:: Records for processing

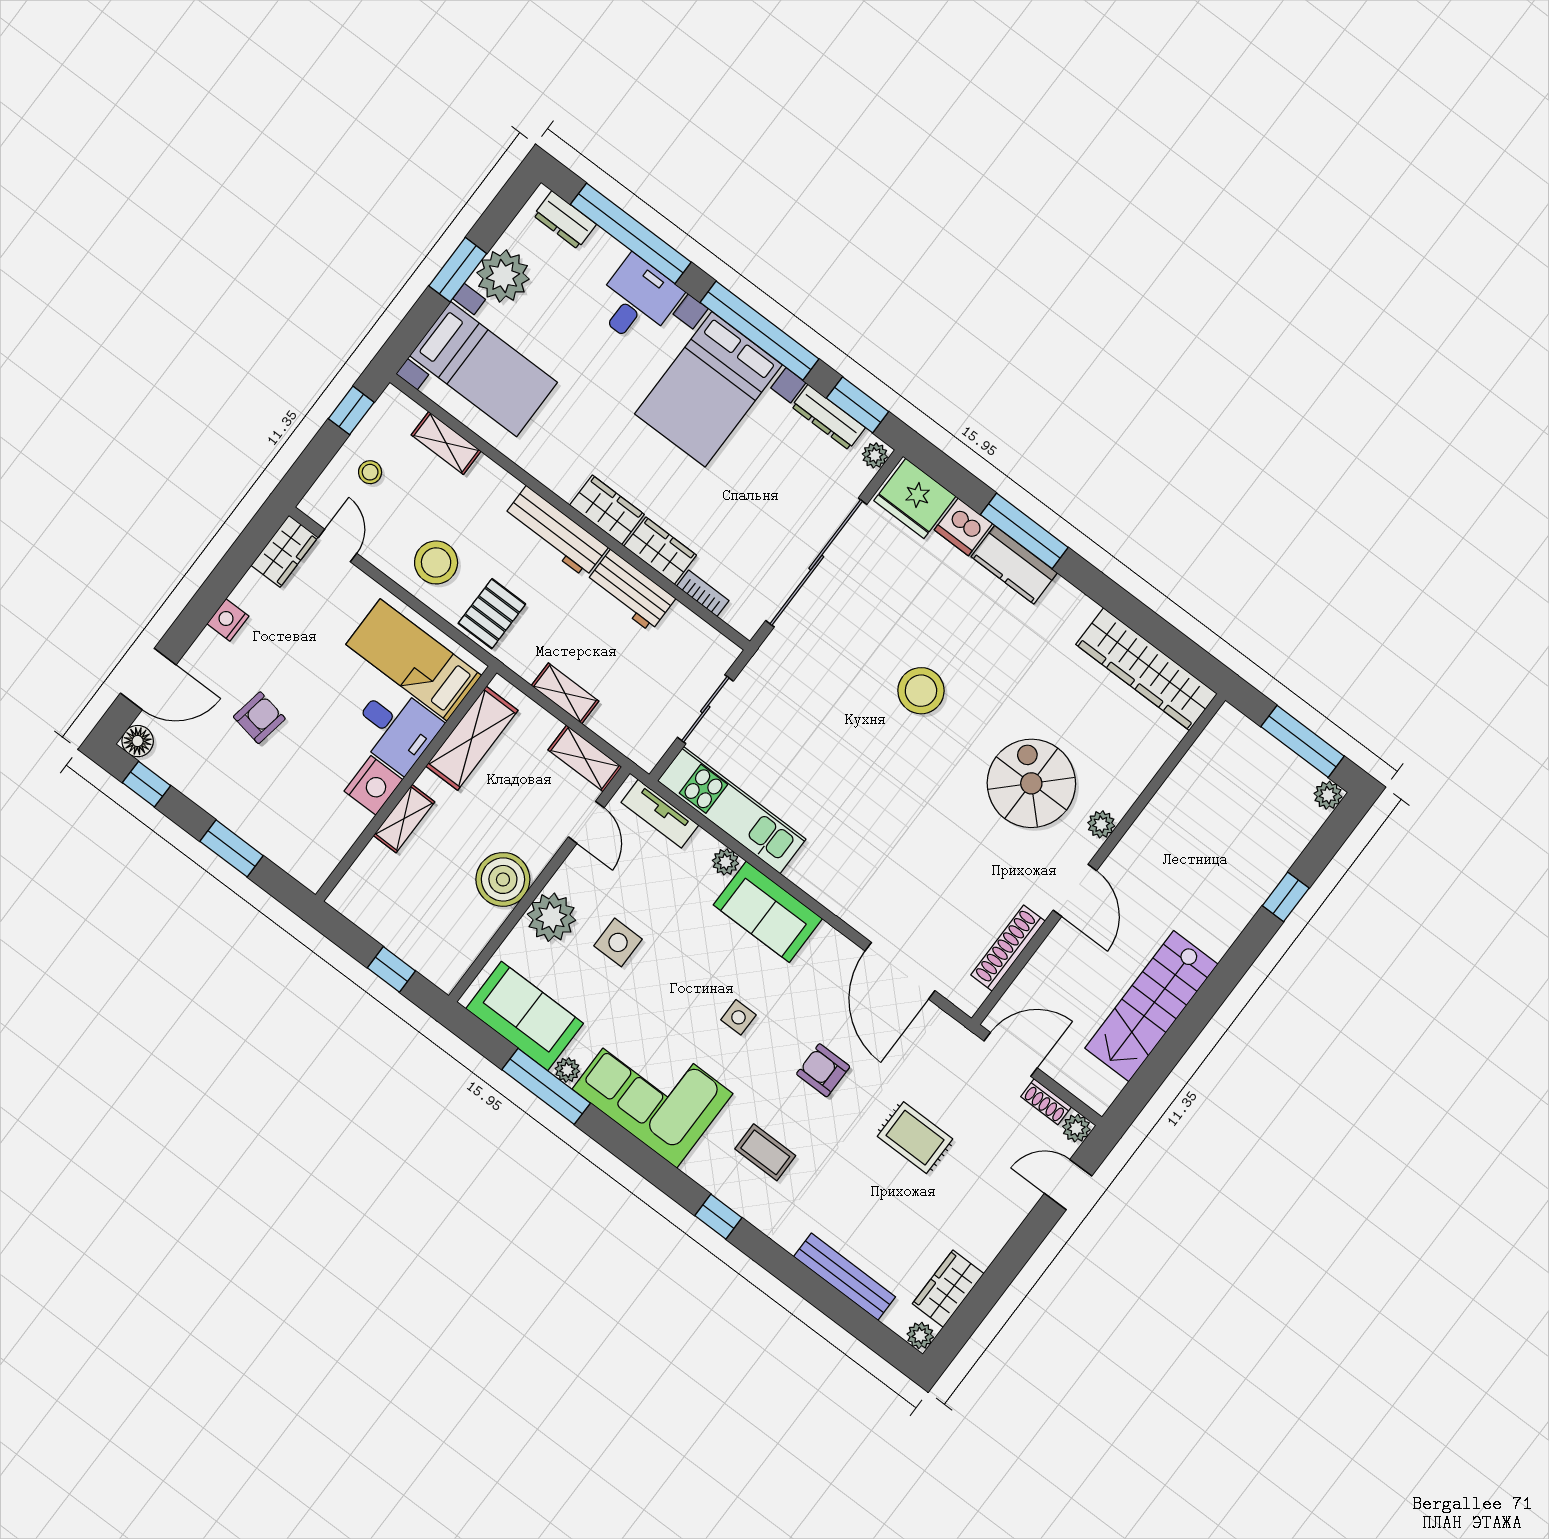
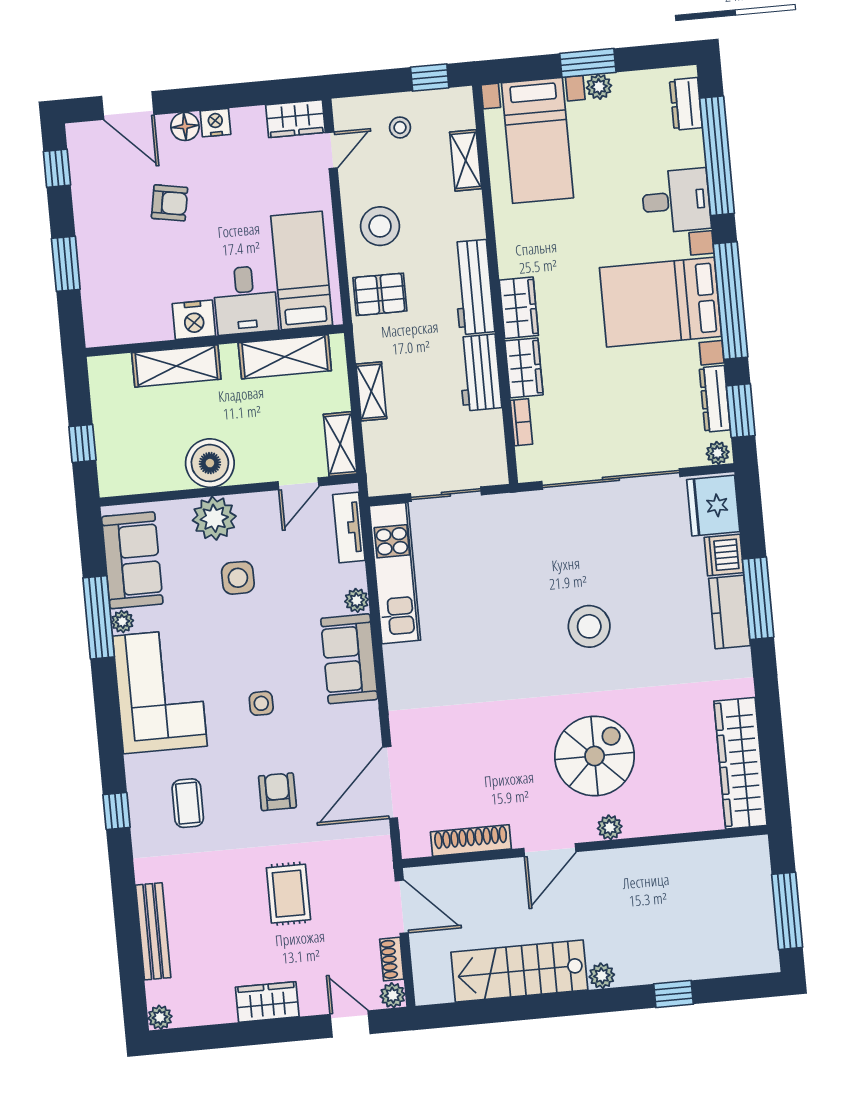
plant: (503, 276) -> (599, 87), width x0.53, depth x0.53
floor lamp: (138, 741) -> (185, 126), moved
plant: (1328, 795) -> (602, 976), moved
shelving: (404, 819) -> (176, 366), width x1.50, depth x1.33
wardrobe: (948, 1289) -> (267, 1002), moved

::::
:: Records for processing

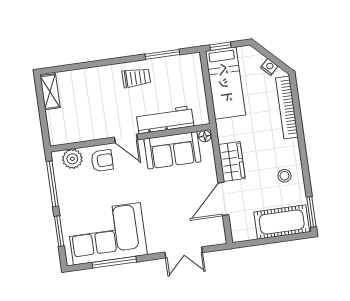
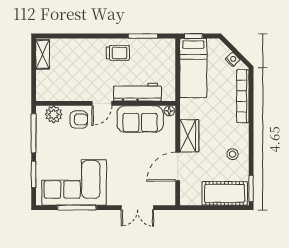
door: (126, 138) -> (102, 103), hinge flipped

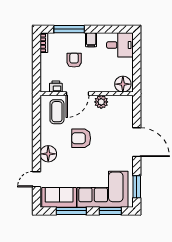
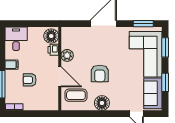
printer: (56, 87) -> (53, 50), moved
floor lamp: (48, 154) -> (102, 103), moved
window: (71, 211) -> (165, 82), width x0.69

::::

(Your instructions):
Would you write out exactly the lines above, starting at the line containing "door: (126, 138) -> (102, 103), hinge flipped" and stopping after the line containing "window: (71, 211) -> (165, 82), width x0.69"? Omit the pictures.

(Solved problem):
door: (126, 138) -> (102, 103), hinge flipped

printer: (56, 87) -> (53, 50), moved
floor lamp: (48, 154) -> (102, 103), moved
window: (71, 211) -> (165, 82), width x0.69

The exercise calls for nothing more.